=== Exercise directions ===
Reproduce the listing below verbatim.

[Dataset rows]
+ + + +

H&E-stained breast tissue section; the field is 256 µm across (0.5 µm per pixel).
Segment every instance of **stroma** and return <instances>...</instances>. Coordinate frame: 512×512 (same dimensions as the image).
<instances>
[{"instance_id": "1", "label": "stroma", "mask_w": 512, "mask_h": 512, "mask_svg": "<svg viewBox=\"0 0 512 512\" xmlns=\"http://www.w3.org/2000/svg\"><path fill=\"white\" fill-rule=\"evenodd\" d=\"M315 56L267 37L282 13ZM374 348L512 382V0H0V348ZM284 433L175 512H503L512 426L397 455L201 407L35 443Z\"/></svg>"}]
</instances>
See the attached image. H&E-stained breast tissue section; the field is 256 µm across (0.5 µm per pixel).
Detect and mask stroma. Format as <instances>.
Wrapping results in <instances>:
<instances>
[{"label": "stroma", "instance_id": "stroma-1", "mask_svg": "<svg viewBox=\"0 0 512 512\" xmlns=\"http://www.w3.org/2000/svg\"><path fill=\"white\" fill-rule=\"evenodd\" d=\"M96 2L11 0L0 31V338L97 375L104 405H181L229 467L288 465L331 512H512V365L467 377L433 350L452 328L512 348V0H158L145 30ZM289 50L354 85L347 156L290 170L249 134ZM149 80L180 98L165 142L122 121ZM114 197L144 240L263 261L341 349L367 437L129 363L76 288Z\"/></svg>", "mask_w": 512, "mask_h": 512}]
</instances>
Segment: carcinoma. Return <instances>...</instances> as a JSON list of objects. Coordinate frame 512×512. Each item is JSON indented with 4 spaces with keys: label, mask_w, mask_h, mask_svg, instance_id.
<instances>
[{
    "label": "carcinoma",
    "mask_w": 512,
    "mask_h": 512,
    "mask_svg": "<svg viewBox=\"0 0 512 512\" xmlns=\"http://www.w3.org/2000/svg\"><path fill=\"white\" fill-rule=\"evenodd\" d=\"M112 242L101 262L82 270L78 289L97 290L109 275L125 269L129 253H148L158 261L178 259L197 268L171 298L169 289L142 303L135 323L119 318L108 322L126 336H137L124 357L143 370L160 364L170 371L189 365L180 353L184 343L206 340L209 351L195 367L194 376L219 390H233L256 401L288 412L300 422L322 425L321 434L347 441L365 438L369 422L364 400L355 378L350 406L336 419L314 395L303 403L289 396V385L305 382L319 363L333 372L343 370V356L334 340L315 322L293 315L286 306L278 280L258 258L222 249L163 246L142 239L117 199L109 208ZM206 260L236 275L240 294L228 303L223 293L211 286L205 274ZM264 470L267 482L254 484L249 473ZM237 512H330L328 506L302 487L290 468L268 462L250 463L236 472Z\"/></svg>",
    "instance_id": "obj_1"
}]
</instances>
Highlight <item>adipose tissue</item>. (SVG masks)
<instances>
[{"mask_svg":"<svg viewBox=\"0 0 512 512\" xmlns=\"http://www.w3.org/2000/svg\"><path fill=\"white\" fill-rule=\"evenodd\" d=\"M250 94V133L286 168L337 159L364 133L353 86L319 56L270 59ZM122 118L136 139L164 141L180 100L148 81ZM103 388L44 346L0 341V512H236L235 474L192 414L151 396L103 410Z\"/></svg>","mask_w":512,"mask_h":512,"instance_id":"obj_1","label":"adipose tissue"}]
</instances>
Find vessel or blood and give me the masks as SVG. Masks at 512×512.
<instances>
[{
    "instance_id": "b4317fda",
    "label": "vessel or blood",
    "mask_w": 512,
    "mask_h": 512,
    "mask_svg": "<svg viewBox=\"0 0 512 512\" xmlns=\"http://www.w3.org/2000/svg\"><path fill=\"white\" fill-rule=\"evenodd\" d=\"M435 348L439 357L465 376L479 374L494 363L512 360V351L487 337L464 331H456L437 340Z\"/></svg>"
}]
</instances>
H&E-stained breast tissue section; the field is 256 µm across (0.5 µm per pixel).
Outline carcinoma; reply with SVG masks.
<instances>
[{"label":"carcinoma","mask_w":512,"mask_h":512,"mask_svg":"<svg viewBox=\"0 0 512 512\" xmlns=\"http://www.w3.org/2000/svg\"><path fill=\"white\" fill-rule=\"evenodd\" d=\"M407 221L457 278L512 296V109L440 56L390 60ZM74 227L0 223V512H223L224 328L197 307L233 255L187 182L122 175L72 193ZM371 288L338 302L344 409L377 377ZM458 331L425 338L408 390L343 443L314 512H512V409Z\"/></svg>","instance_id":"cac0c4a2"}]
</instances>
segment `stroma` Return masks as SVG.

+ + + +

=== Correct result ===
H&E-stained breast tissue section; the field is 256 µm across (0.5 µm per pixel).
Segment every instance of **stroma** and return <instances>...</instances>. Coordinate frame: 512×512 (same dimensions as the image).
<instances>
[{"instance_id": "1", "label": "stroma", "mask_w": 512, "mask_h": 512, "mask_svg": "<svg viewBox=\"0 0 512 512\" xmlns=\"http://www.w3.org/2000/svg\"><path fill=\"white\" fill-rule=\"evenodd\" d=\"M315 56L267 37L282 13ZM374 348L512 382V0H0V348ZM284 433L175 512H503L512 426L397 455L201 407L35 443Z\"/></svg>"}]
</instances>
See the attached image. H&E-stained breast tissue section; the field is 256 µm across (0.5 µm per pixel).
Detect and mask stroma. Format as <instances>.
Wrapping results in <instances>:
<instances>
[{"label": "stroma", "instance_id": "stroma-1", "mask_svg": "<svg viewBox=\"0 0 512 512\" xmlns=\"http://www.w3.org/2000/svg\"><path fill=\"white\" fill-rule=\"evenodd\" d=\"M96 2L11 0L0 31V338L97 375L104 405H181L229 467L288 465L331 512H512V365L467 377L433 350L452 328L512 348V0H158L145 30ZM289 50L354 85L347 156L290 170L249 134ZM149 80L180 98L165 142L122 121ZM114 197L144 240L263 261L341 349L367 437L129 363L76 288Z\"/></svg>", "mask_w": 512, "mask_h": 512}]
</instances>
Segment: carcinoma. Return <instances>...</instances> as a JSON list of objects. Coordinate frame 512×512. Each item is JSON indented with 4 spaces with keys: label, mask_w, mask_h, mask_svg, instance_id.
<instances>
[{
    "label": "carcinoma",
    "mask_w": 512,
    "mask_h": 512,
    "mask_svg": "<svg viewBox=\"0 0 512 512\" xmlns=\"http://www.w3.org/2000/svg\"><path fill=\"white\" fill-rule=\"evenodd\" d=\"M112 242L101 262L82 270L78 289L97 290L109 275L125 269L129 253H148L158 261L178 259L197 268L171 298L169 289L142 303L135 323L119 318L108 322L126 336H137L124 357L143 370L160 364L170 371L189 365L180 353L184 343L206 340L209 351L195 367L194 376L219 390H233L256 401L288 412L300 422L322 425L321 434L347 441L365 438L369 422L364 400L355 378L350 406L336 419L314 395L303 403L289 396V385L305 382L319 363L333 372L343 370V356L334 340L315 322L293 315L286 306L278 280L258 258L222 249L163 246L142 239L117 199L109 208ZM206 260L236 275L240 294L228 303L223 293L211 286L205 274ZM264 470L267 482L254 484L249 473ZM237 512H330L328 506L302 487L290 468L268 462L250 463L236 472Z\"/></svg>",
    "instance_id": "obj_1"
}]
</instances>
Highlight <item>adipose tissue</item>. (SVG masks)
<instances>
[{"mask_svg":"<svg viewBox=\"0 0 512 512\" xmlns=\"http://www.w3.org/2000/svg\"><path fill=\"white\" fill-rule=\"evenodd\" d=\"M250 94V133L286 168L337 159L364 133L353 86L319 56L270 59ZM122 118L136 139L164 141L180 100L148 81ZM103 388L44 346L0 341V512H236L235 474L192 414L151 396L103 410Z\"/></svg>","mask_w":512,"mask_h":512,"instance_id":"obj_1","label":"adipose tissue"}]
</instances>
Find vessel or blood and give me the masks as SVG. Masks at 512×512.
<instances>
[{
    "instance_id": "b4317fda",
    "label": "vessel or blood",
    "mask_w": 512,
    "mask_h": 512,
    "mask_svg": "<svg viewBox=\"0 0 512 512\" xmlns=\"http://www.w3.org/2000/svg\"><path fill=\"white\" fill-rule=\"evenodd\" d=\"M435 348L439 357L465 376L479 374L494 363L512 360V351L487 337L464 331H456L437 340Z\"/></svg>"
}]
</instances>
H&E-stained breast tissue section; the field is 256 µm across (0.5 µm per pixel).
Outline carcinoma; reply with SVG masks.
<instances>
[{"label":"carcinoma","mask_w":512,"mask_h":512,"mask_svg":"<svg viewBox=\"0 0 512 512\" xmlns=\"http://www.w3.org/2000/svg\"><path fill=\"white\" fill-rule=\"evenodd\" d=\"M407 221L457 278L512 296V109L440 56L390 60ZM74 227L0 223V512H223L224 328L197 307L233 255L187 182L122 175L72 193ZM371 288L338 302L344 409L377 377ZM458 331L425 338L408 390L343 443L314 512H512V409Z\"/></svg>","instance_id":"cac0c4a2"}]
</instances>
segment `stroma` Return masks as SVG.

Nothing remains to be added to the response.